**DIRECTIONS FOR THIS TASK:**
Keep to one stretch of the data below, the lines from the one with "label.rs: [199,94,608,228] ->" up to and including the one with "payroll.txt - Notepad: [858,18,1339,117]", and return that stretch exactly.

**SUPPLIED ENTRIES:**
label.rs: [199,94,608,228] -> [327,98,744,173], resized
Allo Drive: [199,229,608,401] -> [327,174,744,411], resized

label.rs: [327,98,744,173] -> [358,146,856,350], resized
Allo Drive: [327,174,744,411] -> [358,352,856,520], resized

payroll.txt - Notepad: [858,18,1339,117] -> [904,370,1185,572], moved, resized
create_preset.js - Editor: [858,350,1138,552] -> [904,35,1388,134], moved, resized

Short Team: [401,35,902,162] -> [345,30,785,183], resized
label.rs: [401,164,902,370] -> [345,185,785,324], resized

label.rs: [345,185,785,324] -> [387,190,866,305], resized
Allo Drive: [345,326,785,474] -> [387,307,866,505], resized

--

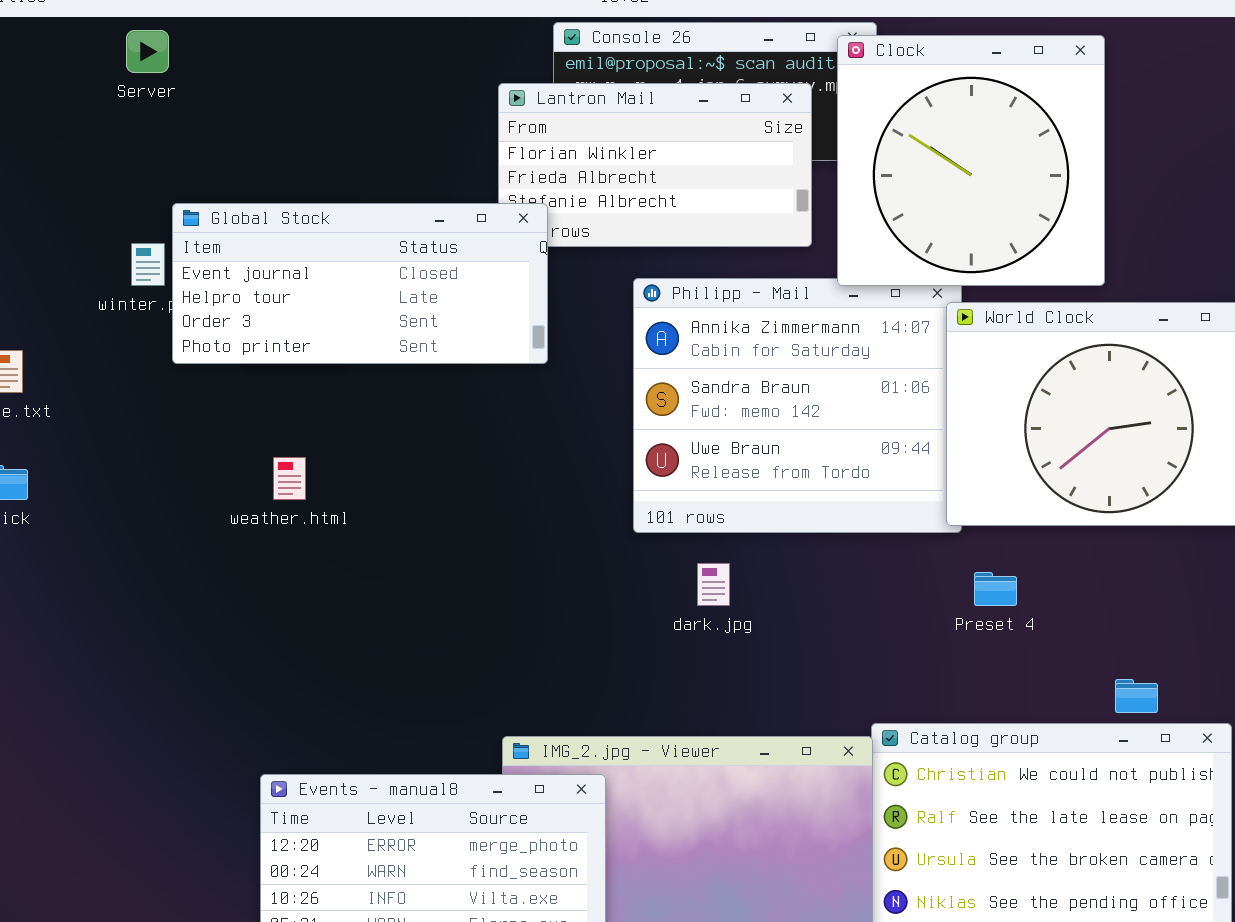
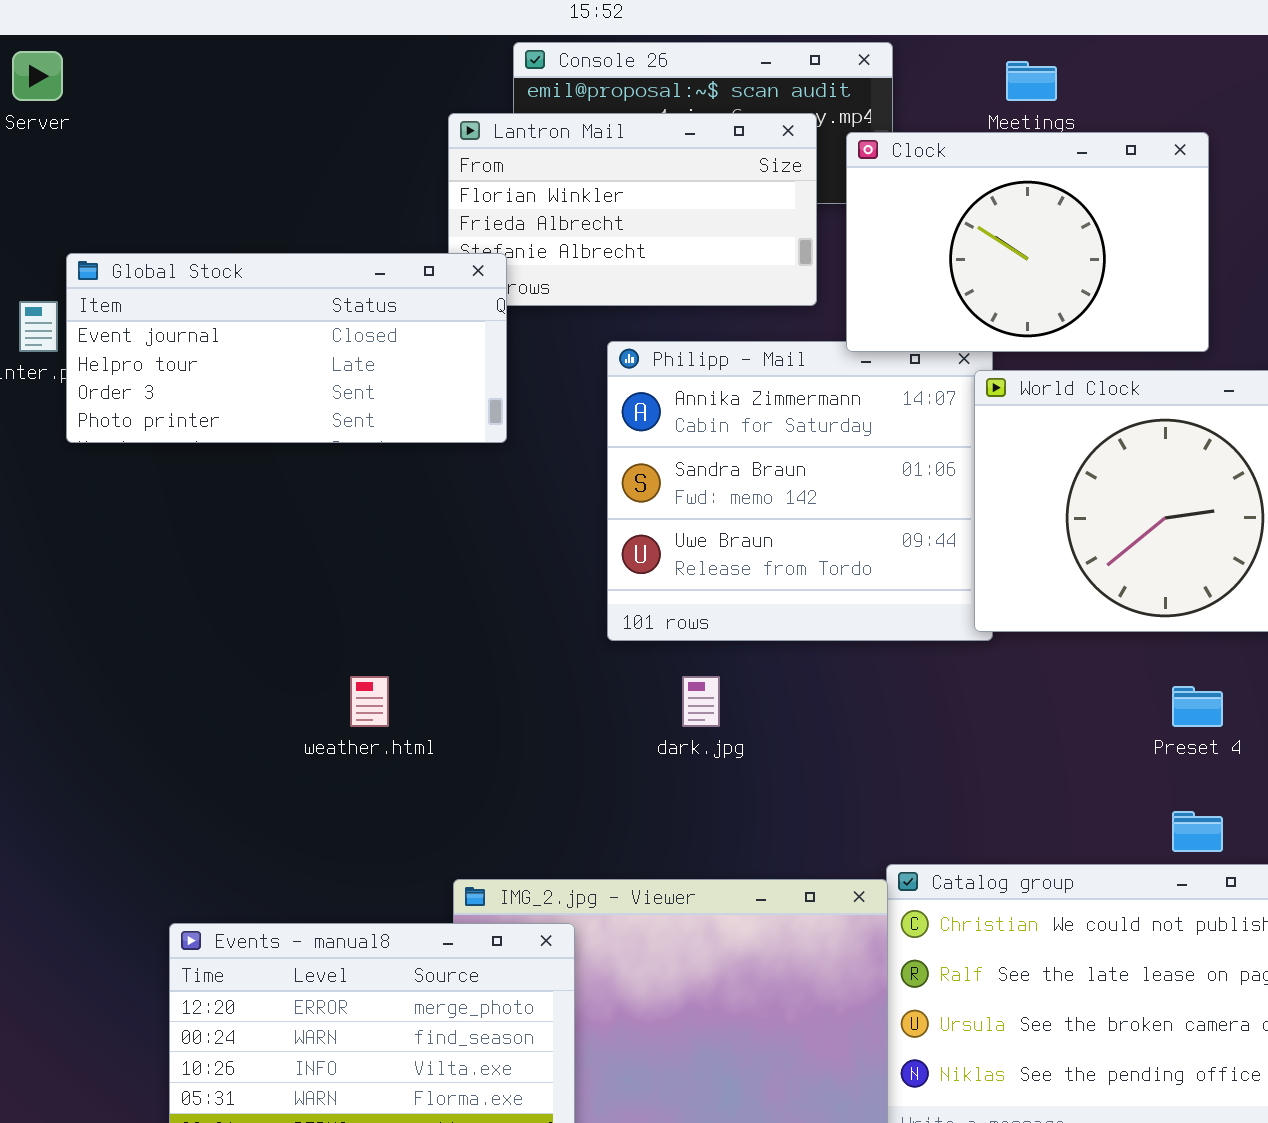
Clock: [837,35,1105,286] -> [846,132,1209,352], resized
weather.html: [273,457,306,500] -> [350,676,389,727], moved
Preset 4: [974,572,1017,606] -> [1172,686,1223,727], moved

**ANSWER SECTION:**
label.rs: [199,94,608,228] -> [327,98,744,173], resized
Allo Drive: [199,229,608,401] -> [327,174,744,411], resized

label.rs: [327,98,744,173] -> [358,146,856,350], resized
Allo Drive: [327,174,744,411] -> [358,352,856,520], resized

payroll.txt - Notepad: [858,18,1339,117] -> [904,370,1185,572], moved, resized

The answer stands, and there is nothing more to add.